* WORK TO COMPLETE *
The records that follow are to be copied word for word. Pictures should be omitted.

* SUPPLIED DATA *
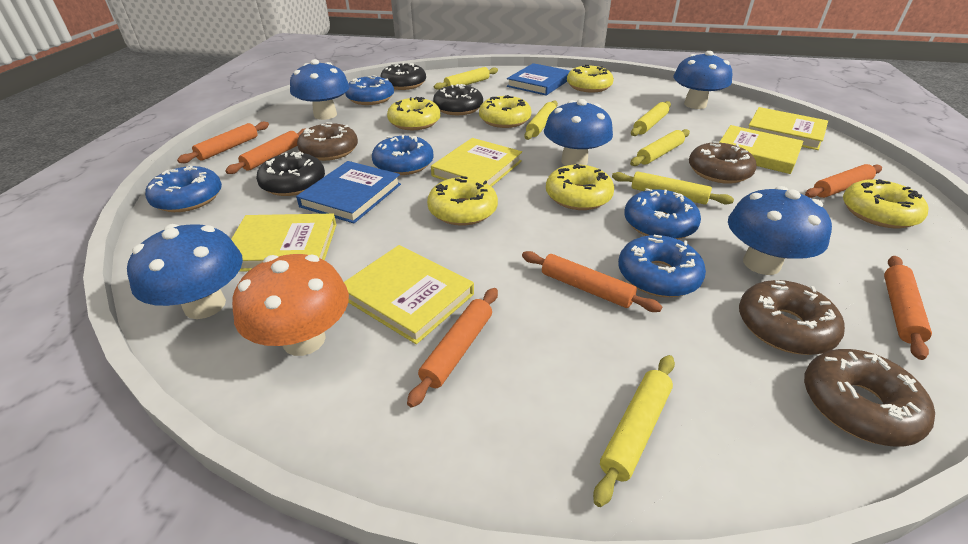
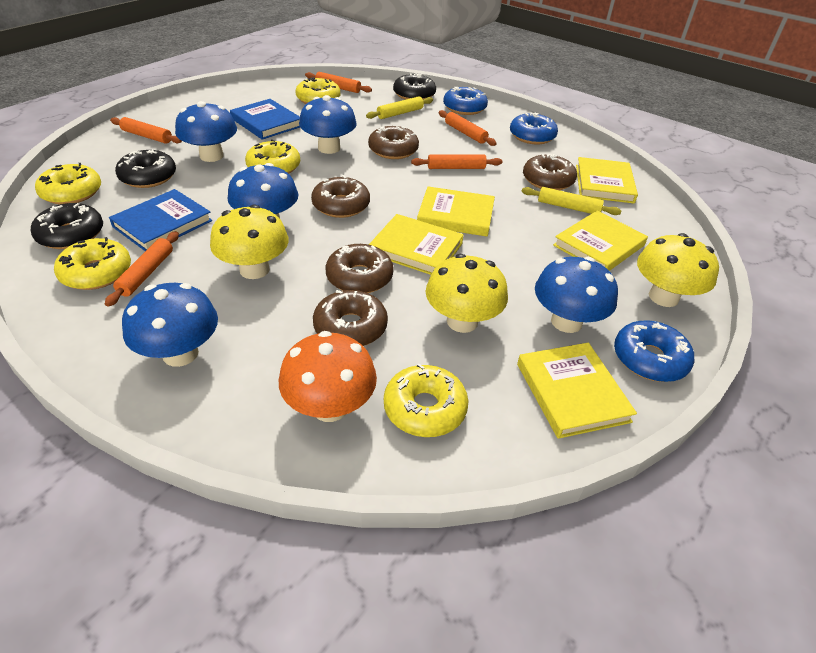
blue donut: 5 -> 3
brown donut: 4 -> 5
orange rolling pin: 6 -> 5
yellow donut: 6 -> 5
yellow mushroom: 0 -> 3
yellow rolling pin: 6 -> 2

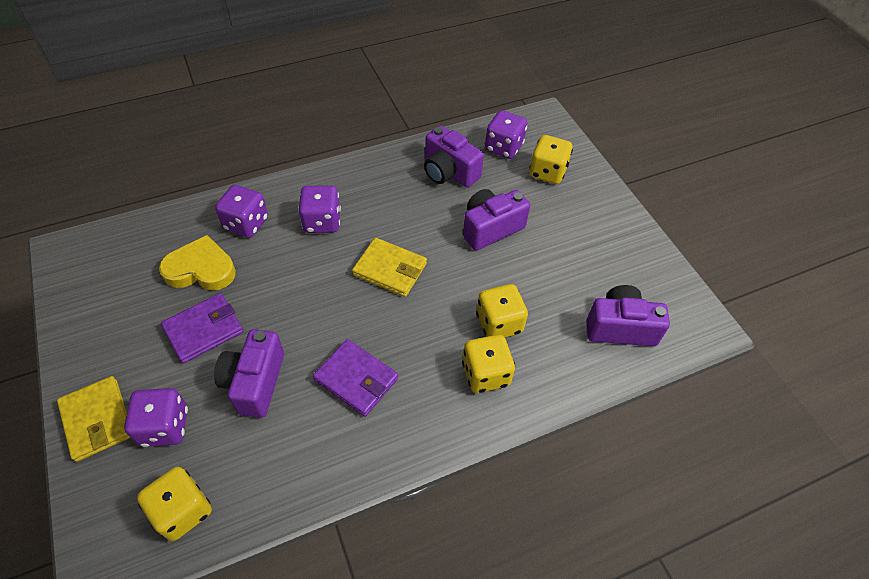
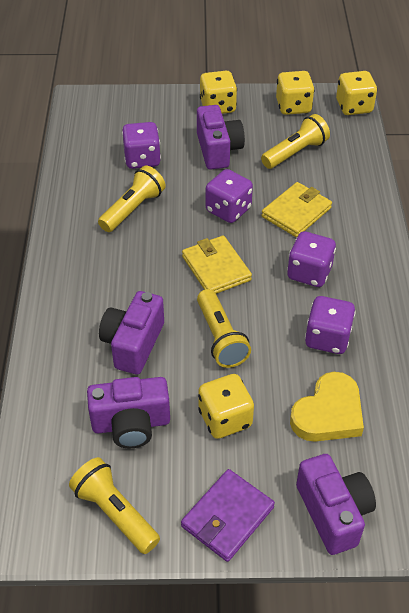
purple wallet: 2 -> 1
yellow flashlight: 0 -> 4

* PROBLEM SOLUTION *
blue donut: 5 -> 3
brown donut: 4 -> 5
orange rolling pin: 6 -> 5
yellow donut: 6 -> 5
yellow mushroom: 0 -> 3
yellow rolling pin: 6 -> 2

purple wallet: 2 -> 1
yellow flashlight: 0 -> 4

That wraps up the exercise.